# Goal of the exercise:
The reply must consist of the complete listing, reproduced exactly, with no images included.

++++ Supplied records

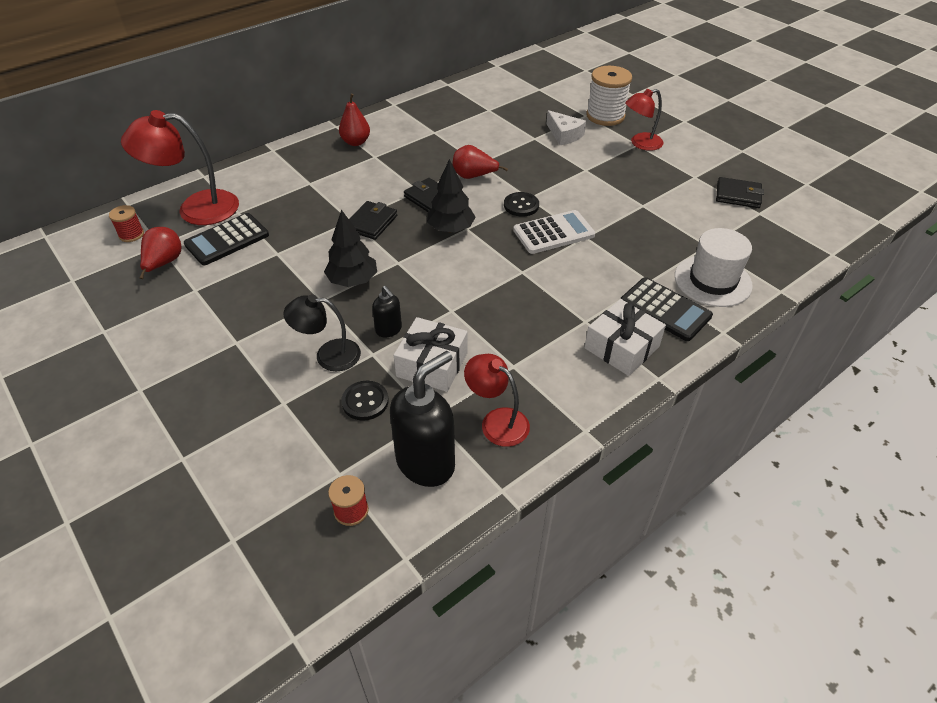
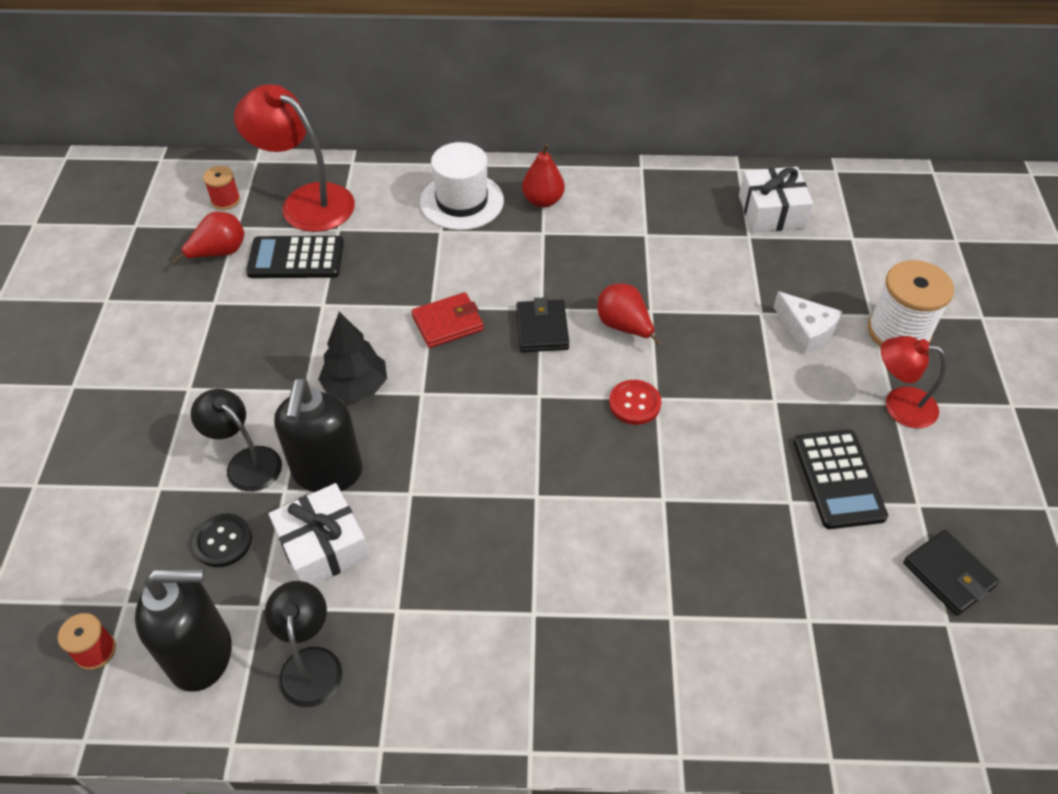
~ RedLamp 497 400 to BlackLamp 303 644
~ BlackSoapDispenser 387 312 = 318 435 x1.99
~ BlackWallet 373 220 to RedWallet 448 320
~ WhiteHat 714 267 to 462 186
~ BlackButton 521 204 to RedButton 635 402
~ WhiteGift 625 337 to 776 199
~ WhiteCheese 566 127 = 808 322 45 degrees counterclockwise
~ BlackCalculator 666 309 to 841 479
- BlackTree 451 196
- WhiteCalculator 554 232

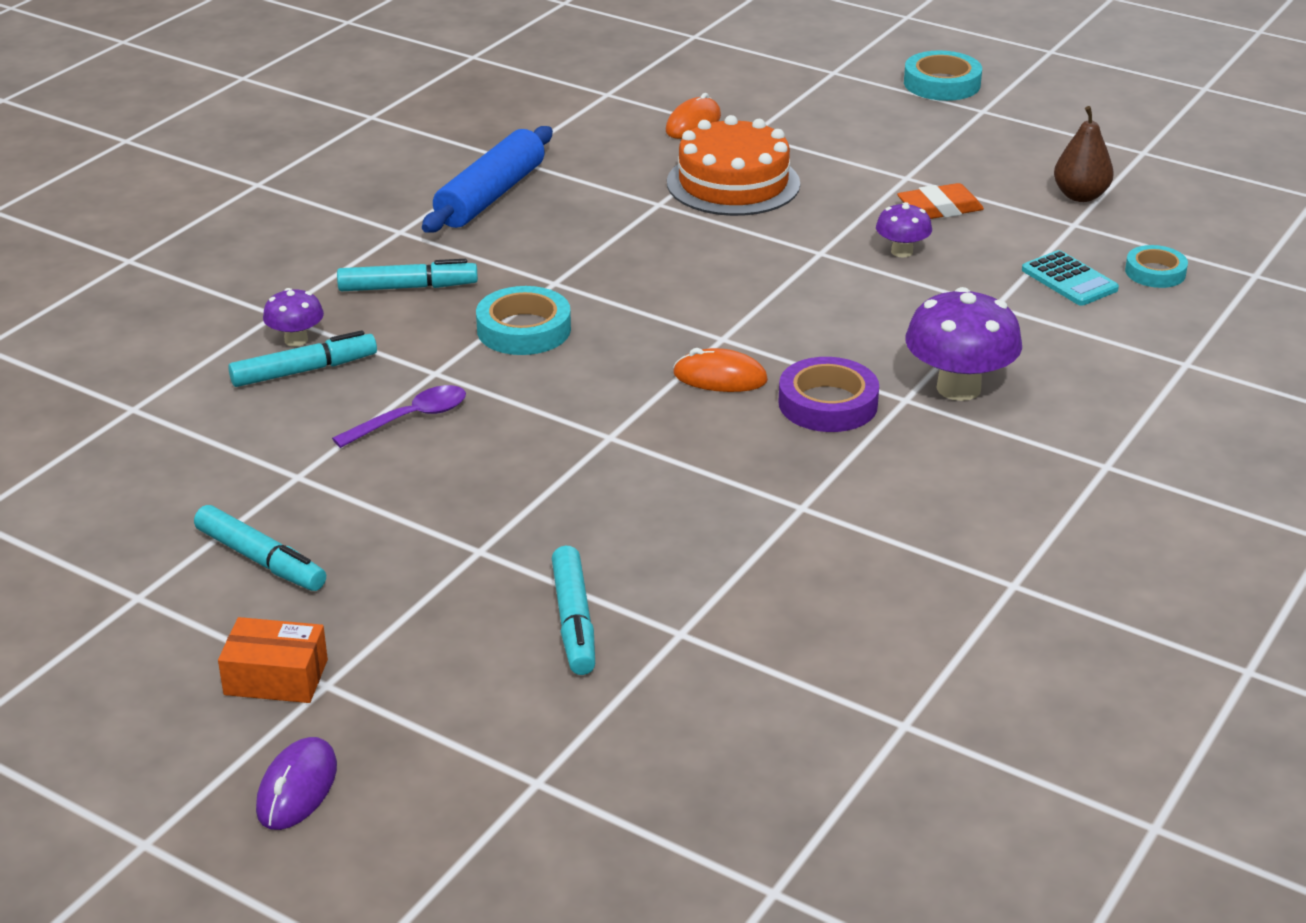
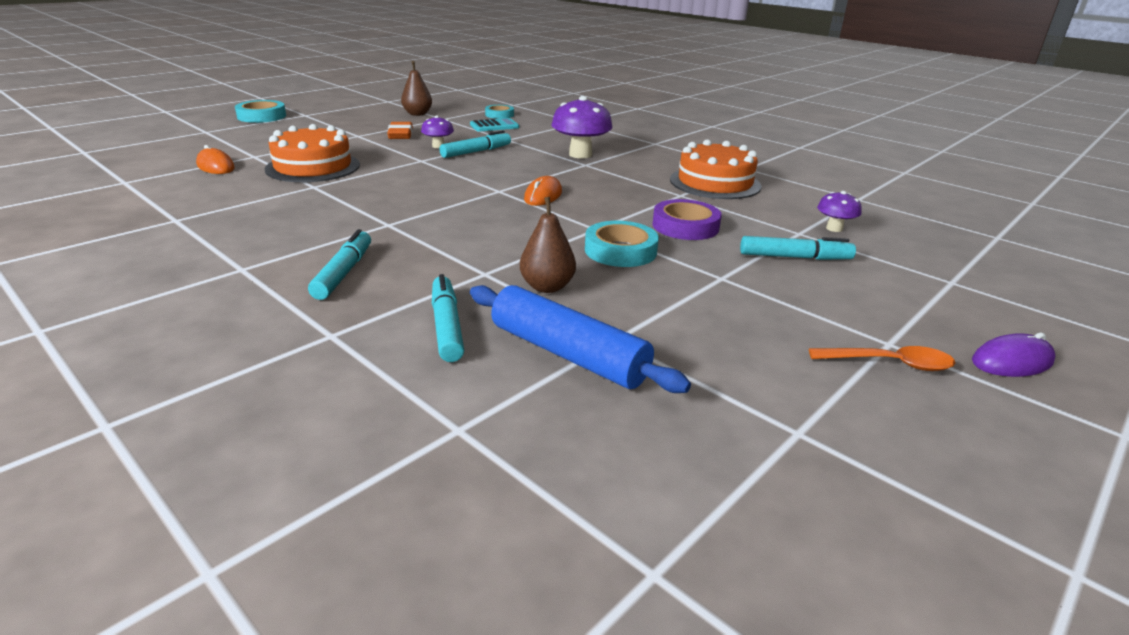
~ TurquoiseMarker 260 548 to 475 144
~ BlueRollingPin 487 179 to 580 339
~ PurpleSpoon 399 416 to BrownPear 548 245
~ TurquoiseTape 523 320 to 622 244
~ PurpleTape 828 394 to 687 219
+ OrangeCake 716 169
~ OrangeBox 273 660 to OrangeSpoon 882 358
~ PurpleMushroom 293 317 to 839 211
~ PurpleMouse 296 783 = 1014 355 45 degrees counterclockwise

++++++++

# Result of the task:
~ RedLamp 497 400 to BlackLamp 303 644
~ BlackSoapDispenser 387 312 = 318 435 x1.99
~ BlackWallet 373 220 to RedWallet 448 320
~ WhiteHat 714 267 to 462 186
~ BlackButton 521 204 to RedButton 635 402
~ WhiteGift 625 337 to 776 199
~ WhiteCheese 566 127 = 808 322 45 degrees counterclockwise
~ BlackCalculator 666 309 to 841 479
- BlackTree 451 196
- WhiteCalculator 554 232

~ TurquoiseMarker 260 548 to 475 144
~ BlueRollingPin 487 179 to 580 339
~ PurpleSpoon 399 416 to BrownPear 548 245
~ TurquoiseTape 523 320 to 622 244
~ PurpleTape 828 394 to 687 219
+ OrangeCake 716 169
~ OrangeBox 273 660 to OrangeSpoon 882 358
~ PurpleMushroom 293 317 to 839 211
~ PurpleMouse 296 783 = 1014 355 45 degrees counterclockwise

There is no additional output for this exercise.